> _Your goal_:
Output exactly the lines from the one holding "shifted | compact" through the final line of the entries.

> _Source data_:

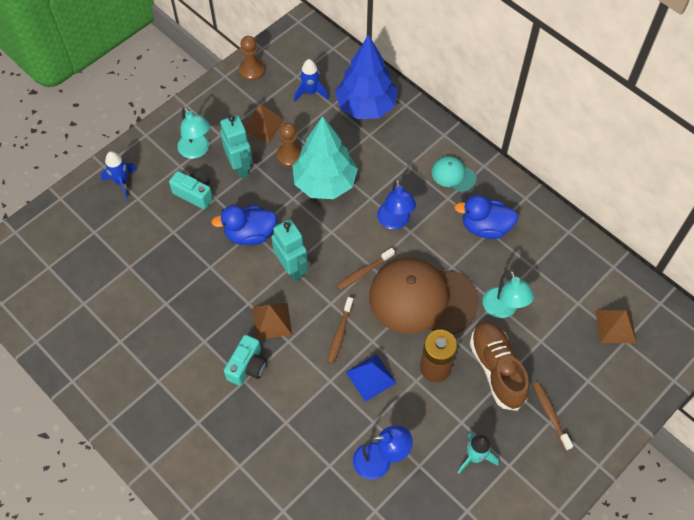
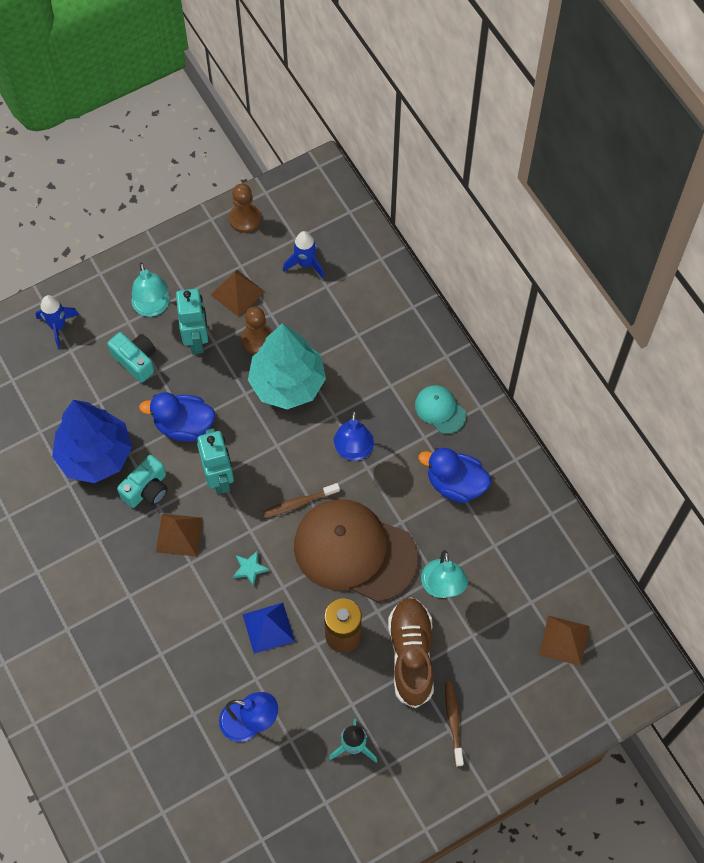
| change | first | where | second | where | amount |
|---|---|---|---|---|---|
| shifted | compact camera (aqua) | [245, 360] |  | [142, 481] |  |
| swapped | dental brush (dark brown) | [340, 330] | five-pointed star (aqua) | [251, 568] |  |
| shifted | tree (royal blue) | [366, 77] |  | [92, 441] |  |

> _Exercise result_:
| shifted | compact camera (aqua) | [245, 360] |  | [142, 481] |  |
| swapped | dental brush (dark brown) | [340, 330] | five-pointed star (aqua) | [251, 568] |  |
| shifted | tree (royal blue) | [366, 77] |  | [92, 441] |  |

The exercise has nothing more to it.